Exercise aim: Reproduce every entry exactly as written.

Dataset excerpts:
══════════════════════════════
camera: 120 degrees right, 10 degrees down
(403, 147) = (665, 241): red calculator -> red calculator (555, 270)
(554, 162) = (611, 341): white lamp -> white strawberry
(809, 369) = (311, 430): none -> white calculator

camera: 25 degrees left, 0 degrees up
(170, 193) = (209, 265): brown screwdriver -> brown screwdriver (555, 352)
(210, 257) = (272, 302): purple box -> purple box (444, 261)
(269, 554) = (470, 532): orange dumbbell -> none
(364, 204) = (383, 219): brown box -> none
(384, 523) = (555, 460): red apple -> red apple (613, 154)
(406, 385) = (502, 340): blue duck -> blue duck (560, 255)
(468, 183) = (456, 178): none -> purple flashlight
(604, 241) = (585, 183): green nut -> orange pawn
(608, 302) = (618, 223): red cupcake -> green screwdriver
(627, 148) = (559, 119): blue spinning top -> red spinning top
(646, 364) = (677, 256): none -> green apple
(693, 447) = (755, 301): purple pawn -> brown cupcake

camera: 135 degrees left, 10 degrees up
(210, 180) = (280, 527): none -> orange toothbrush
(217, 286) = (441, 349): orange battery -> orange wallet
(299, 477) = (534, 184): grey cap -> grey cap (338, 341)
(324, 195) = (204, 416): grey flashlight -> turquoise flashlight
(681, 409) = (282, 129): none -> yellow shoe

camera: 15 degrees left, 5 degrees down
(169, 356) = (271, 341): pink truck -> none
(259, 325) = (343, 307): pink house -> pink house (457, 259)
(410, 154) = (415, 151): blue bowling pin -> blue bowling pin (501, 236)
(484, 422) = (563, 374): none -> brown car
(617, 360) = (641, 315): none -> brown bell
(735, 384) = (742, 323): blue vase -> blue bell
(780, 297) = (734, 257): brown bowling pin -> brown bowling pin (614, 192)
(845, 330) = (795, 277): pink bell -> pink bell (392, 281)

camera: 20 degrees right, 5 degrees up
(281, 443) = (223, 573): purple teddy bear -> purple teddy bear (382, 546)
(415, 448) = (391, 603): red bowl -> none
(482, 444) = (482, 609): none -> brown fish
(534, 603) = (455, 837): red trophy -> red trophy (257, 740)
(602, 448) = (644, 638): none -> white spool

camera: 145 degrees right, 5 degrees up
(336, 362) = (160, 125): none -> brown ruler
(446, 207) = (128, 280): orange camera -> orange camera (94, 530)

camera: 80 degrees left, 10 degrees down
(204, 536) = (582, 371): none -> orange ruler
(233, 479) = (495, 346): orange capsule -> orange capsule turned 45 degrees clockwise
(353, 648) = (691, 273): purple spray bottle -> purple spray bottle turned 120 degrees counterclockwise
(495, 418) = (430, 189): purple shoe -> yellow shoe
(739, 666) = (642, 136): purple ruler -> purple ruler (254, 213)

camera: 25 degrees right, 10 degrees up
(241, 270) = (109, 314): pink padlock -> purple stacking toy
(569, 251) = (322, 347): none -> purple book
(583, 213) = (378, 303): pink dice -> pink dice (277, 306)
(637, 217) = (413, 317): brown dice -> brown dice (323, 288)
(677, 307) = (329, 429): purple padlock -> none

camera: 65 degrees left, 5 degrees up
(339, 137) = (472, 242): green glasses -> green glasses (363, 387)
══════════════════════════════
Answer to the problem:
camera: 120 degrees right, 10 degrees down
(403, 147) = (665, 241): red calculator -> red calculator (555, 270)
(554, 162) = (611, 341): white lamp -> white strawberry
(809, 369) = (311, 430): none -> white calculator

camera: 25 degrees left, 0 degrees up
(170, 193) = (209, 265): brown screwdriver -> brown screwdriver (555, 352)
(210, 257) = (272, 302): purple box -> purple box (444, 261)
(269, 554) = (470, 532): orange dumbbell -> none
(364, 204) = (383, 219): brown box -> none
(384, 523) = (555, 460): red apple -> red apple (613, 154)
(406, 385) = (502, 340): blue duck -> blue duck (560, 255)
(468, 183) = (456, 178): none -> purple flashlight
(604, 241) = (585, 183): green nut -> orange pawn
(608, 302) = (618, 223): red cupcake -> green screwdriver
(627, 148) = (559, 119): blue spinning top -> red spinning top
(646, 364) = (677, 256): none -> green apple
(693, 447) = (755, 301): purple pawn -> brown cupcake

camera: 135 degrees left, 10 degrees up
(210, 180) = (280, 527): none -> orange toothbrush
(217, 286) = (441, 349): orange battery -> orange wallet
(299, 477) = (534, 184): grey cap -> grey cap (338, 341)
(324, 195) = (204, 416): grey flashlight -> turquoise flashlight
(681, 409) = (282, 129): none -> yellow shoe

camera: 15 degrees left, 5 degrees down
(169, 356) = (271, 341): pink truck -> none
(259, 325) = (343, 307): pink house -> pink house (457, 259)
(410, 154) = (415, 151): blue bowling pin -> blue bowling pin (501, 236)
(484, 422) = (563, 374): none -> brown car
(617, 360) = (641, 315): none -> brown bell
(735, 384) = (742, 323): blue vase -> blue bell
(780, 297) = (734, 257): brown bowling pin -> brown bowling pin (614, 192)
(845, 330) = (795, 277): pink bell -> pink bell (392, 281)

camera: 20 degrees right, 5 degrees up
(281, 443) = (223, 573): purple teddy bear -> purple teddy bear (382, 546)
(415, 448) = (391, 603): red bowl -> none
(482, 444) = (482, 609): none -> brown fish
(534, 603) = (455, 837): red trophy -> red trophy (257, 740)
(602, 448) = (644, 638): none -> white spool

camera: 145 degrees right, 5 degrees up
(336, 362) = (160, 125): none -> brown ruler
(446, 207) = (128, 280): orange camera -> orange camera (94, 530)

camera: 80 degrees left, 10 degrees down
(204, 536) = (582, 371): none -> orange ruler
(233, 479) = (495, 346): orange capsule -> orange capsule turned 45 degrees clockwise
(353, 648) = (691, 273): purple spray bottle -> purple spray bottle turned 120 degrees counterclockwise
(495, 418) = (430, 189): purple shoe -> yellow shoe
(739, 666) = (642, 136): purple ruler -> purple ruler (254, 213)

camera: 25 degrees right, 10 degrees up
(241, 270) = (109, 314): pink padlock -> purple stacking toy
(569, 251) = (322, 347): none -> purple book
(583, 213) = (378, 303): pink dice -> pink dice (277, 306)
(637, 217) = (413, 317): brown dice -> brown dice (323, 288)
(677, 307) = (329, 429): purple padlock -> none

camera: 65 degrees left, 5 degrees up
(339, 137) = (472, 242): green glasses -> green glasses (363, 387)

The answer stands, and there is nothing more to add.